-- Start Provided information --

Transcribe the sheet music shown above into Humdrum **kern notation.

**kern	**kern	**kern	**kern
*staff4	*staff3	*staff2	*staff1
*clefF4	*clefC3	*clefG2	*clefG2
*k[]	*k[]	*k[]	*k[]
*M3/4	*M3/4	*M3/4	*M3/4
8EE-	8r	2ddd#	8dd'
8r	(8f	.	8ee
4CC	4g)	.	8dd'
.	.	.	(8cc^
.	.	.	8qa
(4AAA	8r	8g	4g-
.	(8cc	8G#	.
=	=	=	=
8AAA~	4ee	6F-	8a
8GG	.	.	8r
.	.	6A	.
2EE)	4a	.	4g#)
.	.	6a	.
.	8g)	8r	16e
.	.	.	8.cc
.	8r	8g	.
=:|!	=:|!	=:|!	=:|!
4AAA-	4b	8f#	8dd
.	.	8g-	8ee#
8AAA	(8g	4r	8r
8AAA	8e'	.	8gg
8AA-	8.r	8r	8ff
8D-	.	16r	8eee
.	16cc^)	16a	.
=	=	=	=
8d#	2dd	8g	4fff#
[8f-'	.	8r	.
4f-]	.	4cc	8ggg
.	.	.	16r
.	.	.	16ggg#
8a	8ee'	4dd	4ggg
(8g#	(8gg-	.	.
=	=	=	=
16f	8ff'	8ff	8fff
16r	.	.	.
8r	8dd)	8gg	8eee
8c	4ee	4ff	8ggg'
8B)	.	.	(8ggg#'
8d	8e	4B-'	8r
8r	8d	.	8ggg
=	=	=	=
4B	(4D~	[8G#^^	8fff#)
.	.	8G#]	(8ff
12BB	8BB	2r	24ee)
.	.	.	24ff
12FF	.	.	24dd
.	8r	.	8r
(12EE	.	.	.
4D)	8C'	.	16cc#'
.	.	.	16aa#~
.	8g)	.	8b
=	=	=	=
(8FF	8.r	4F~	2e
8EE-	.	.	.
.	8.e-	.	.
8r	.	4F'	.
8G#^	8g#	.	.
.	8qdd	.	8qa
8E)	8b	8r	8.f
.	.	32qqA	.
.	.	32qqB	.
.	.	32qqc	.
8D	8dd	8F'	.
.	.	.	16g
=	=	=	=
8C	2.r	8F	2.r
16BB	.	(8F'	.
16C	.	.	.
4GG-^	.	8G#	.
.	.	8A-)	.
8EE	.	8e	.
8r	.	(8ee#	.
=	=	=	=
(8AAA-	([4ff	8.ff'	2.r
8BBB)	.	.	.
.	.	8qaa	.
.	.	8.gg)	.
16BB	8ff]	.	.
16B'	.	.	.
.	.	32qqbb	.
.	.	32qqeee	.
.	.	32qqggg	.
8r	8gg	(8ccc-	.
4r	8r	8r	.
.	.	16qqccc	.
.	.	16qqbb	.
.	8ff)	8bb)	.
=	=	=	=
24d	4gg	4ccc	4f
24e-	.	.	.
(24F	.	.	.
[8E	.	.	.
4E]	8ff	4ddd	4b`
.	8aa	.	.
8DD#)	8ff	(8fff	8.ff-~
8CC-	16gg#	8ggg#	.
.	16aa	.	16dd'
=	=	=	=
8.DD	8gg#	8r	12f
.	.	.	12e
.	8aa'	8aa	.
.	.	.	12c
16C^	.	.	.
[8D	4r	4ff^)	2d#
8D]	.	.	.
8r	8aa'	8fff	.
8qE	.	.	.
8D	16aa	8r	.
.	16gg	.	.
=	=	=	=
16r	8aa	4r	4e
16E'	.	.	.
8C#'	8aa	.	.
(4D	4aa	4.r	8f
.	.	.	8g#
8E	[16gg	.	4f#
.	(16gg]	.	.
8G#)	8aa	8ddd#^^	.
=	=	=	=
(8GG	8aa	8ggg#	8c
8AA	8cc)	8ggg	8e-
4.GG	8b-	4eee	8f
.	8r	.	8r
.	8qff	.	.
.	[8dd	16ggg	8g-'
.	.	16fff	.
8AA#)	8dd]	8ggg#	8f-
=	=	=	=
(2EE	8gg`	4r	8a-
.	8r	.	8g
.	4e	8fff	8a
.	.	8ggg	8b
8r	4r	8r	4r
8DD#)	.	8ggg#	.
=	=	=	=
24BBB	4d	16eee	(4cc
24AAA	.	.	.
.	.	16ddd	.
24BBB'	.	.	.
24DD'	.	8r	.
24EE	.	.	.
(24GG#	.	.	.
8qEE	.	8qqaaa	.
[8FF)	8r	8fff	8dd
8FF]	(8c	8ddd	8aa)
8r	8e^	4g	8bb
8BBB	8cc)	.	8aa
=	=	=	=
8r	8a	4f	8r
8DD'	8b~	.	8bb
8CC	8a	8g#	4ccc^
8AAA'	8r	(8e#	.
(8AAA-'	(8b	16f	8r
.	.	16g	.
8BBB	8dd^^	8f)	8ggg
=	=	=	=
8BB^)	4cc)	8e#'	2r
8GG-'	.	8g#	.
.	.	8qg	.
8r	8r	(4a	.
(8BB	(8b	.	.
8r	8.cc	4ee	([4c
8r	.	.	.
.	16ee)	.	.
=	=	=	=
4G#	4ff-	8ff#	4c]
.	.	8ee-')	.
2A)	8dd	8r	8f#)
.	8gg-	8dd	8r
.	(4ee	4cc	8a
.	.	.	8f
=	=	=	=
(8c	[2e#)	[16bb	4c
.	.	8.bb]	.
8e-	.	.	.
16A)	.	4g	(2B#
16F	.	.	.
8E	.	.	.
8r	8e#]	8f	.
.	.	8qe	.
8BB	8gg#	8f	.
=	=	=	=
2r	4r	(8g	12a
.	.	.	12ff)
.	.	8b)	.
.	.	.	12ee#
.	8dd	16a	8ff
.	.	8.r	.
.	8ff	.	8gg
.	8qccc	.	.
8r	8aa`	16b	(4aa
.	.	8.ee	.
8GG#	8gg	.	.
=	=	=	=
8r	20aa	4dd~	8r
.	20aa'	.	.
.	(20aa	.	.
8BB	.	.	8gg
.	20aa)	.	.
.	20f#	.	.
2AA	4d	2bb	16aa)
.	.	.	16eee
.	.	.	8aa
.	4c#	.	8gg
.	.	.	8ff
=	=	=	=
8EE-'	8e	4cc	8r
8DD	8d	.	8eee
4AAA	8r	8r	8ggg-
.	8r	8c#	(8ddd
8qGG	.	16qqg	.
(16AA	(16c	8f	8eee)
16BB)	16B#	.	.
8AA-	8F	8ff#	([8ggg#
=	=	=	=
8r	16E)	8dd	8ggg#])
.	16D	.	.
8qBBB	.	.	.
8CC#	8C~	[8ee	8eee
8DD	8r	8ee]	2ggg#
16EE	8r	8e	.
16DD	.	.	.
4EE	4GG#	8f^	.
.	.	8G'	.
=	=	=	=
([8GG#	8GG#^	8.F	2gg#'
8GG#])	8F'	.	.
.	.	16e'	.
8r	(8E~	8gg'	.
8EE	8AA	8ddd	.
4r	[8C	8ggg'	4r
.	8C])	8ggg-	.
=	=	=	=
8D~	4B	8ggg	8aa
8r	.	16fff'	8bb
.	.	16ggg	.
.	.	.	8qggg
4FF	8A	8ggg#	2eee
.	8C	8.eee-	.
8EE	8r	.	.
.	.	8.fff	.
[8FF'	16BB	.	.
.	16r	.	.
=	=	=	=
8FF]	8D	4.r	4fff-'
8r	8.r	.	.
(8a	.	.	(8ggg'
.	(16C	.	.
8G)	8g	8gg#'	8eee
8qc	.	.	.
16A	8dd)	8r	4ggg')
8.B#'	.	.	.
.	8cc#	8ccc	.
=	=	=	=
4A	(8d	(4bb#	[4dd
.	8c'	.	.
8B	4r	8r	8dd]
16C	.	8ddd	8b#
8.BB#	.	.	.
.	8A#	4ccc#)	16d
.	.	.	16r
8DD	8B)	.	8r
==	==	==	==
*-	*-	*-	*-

-- End Provided information --

Pull out each line of the records above that contains the string "kern".

Transcribe the sheet music shown above into Humdrum **kern notation.
**kern	**kern	**kern	**kern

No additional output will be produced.